#### Given records

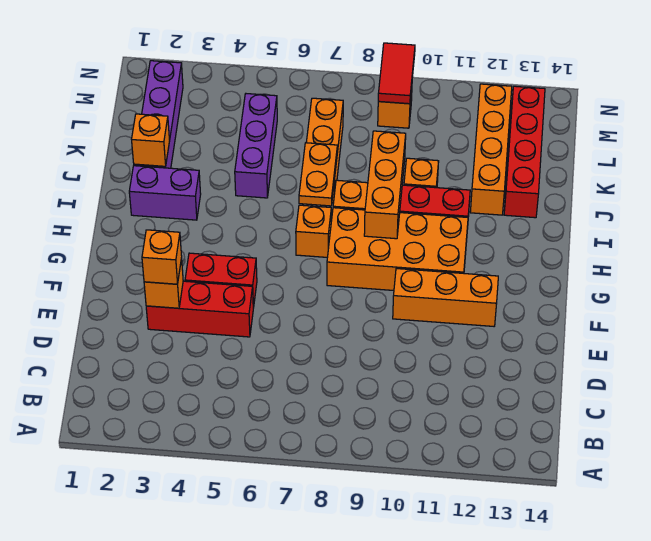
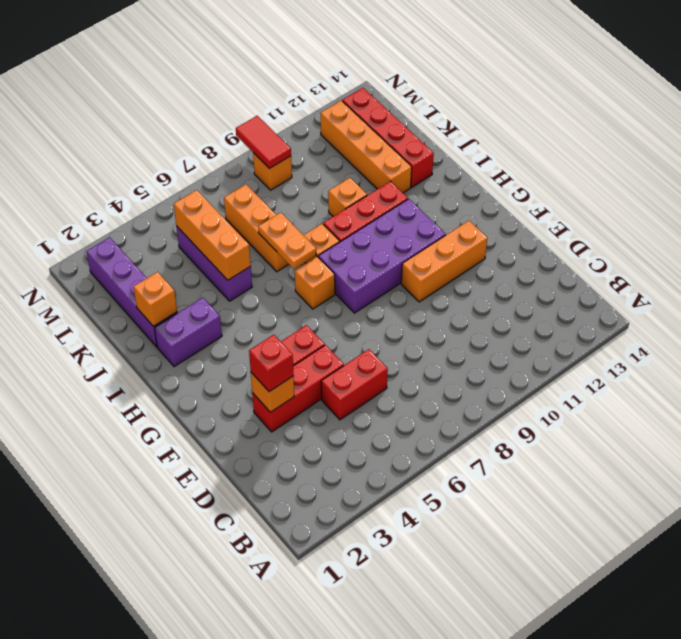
none -> red brick D5:D6 level 1
orange brick E3 level 3 -> red brick E3 level 3
orange brick G8:H11 level 1 -> purple brick G8:H11 level 1
orange brick H9:J9 level 2 -> orange brick J5:L5 level 2

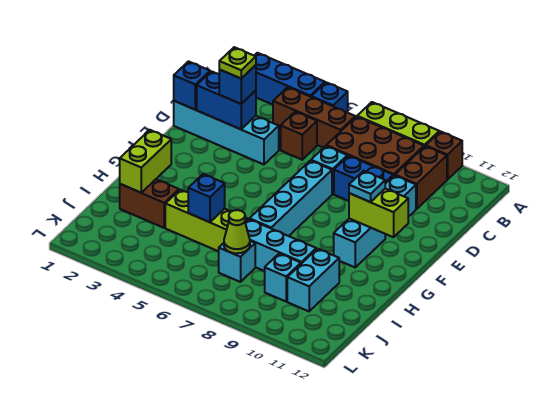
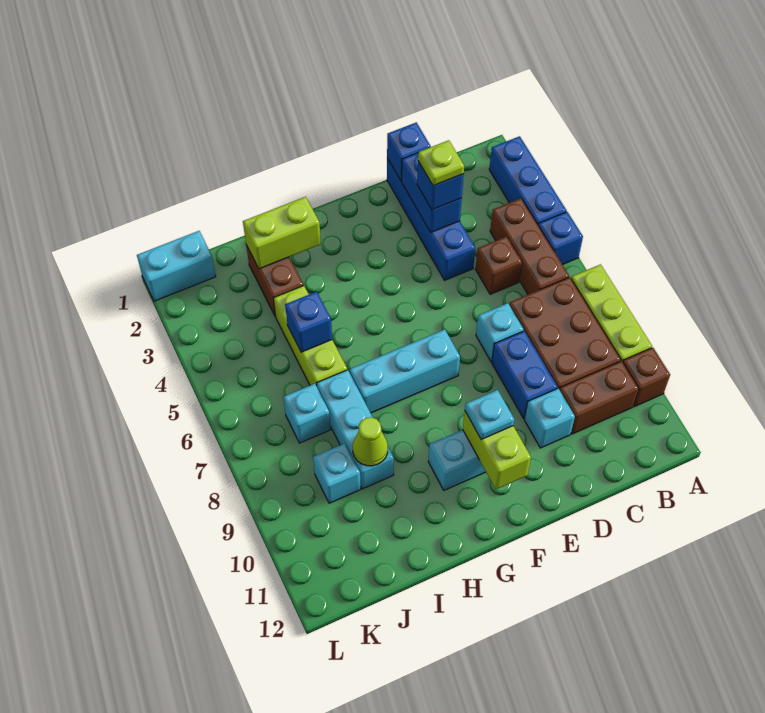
cyan brick D1:D4 level 1 -> blue brick D1:D4 level 1
cyan brick E7:H7 level 1 -> cyan brick F7:H7 level 1
cyan brick I10:J10 level 1 -> cyan brick K1:L1 level 1
lime cone J7 level 2 -> lime cone I9 level 2

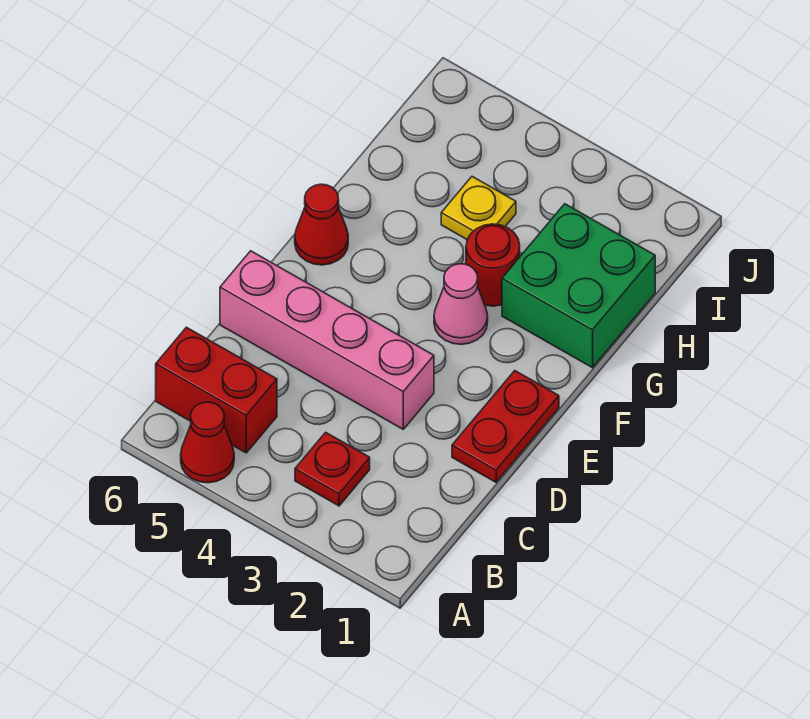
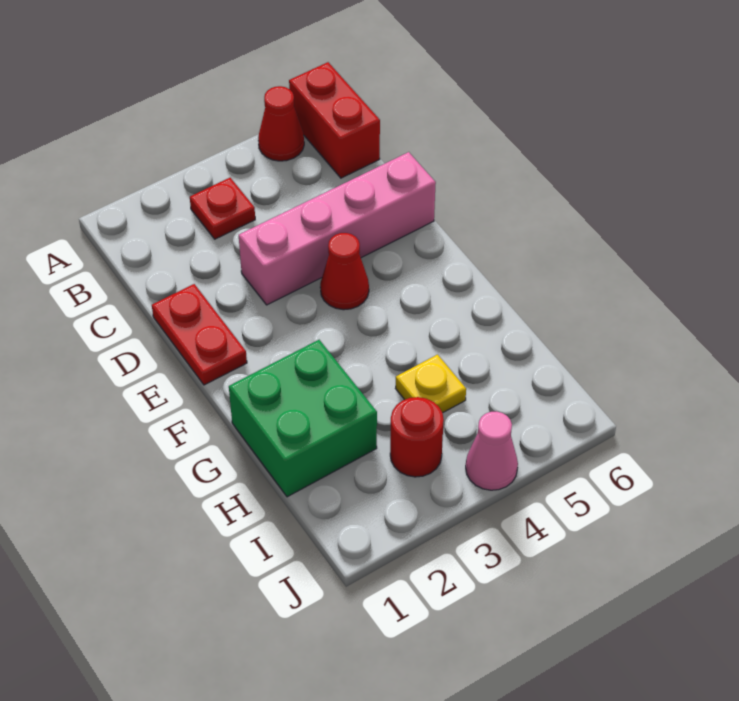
red brick B5:B6 level 1 -> red brick A6:B6 level 1
pink cone F3 level 1 -> pink cone J4 level 1
red cone F6 level 1 -> red cone E4 level 1
red round brick G3 level 1 -> red round brick I3 level 1

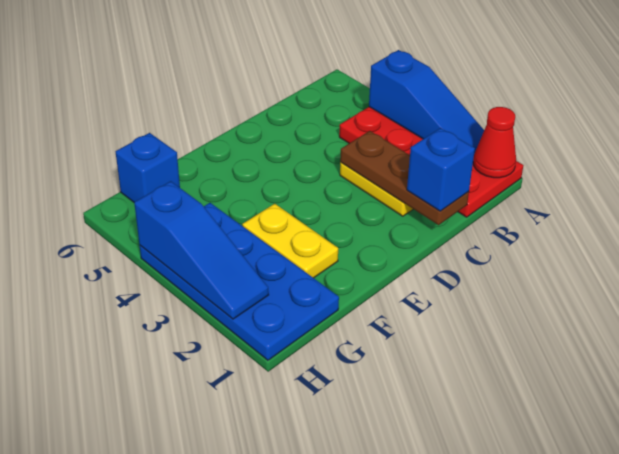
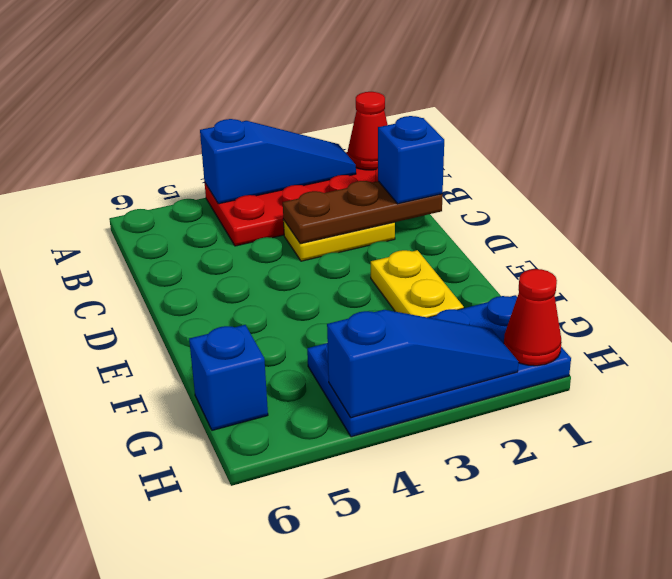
yellow plate F2:F3 level 1 -> yellow plate E2:F2 level 1
none -> red cone H1 level 2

########

Each record above goes into the copy unchanged; the pictures do not.

none -> red brick D5:D6 level 1
orange brick E3 level 3 -> red brick E3 level 3
orange brick G8:H11 level 1 -> purple brick G8:H11 level 1
orange brick H9:J9 level 2 -> orange brick J5:L5 level 2

cyan brick D1:D4 level 1 -> blue brick D1:D4 level 1
cyan brick E7:H7 level 1 -> cyan brick F7:H7 level 1
cyan brick I10:J10 level 1 -> cyan brick K1:L1 level 1
lime cone J7 level 2 -> lime cone I9 level 2

red brick B5:B6 level 1 -> red brick A6:B6 level 1
pink cone F3 level 1 -> pink cone J4 level 1
red cone F6 level 1 -> red cone E4 level 1
red round brick G3 level 1 -> red round brick I3 level 1

yellow plate F2:F3 level 1 -> yellow plate E2:F2 level 1
none -> red cone H1 level 2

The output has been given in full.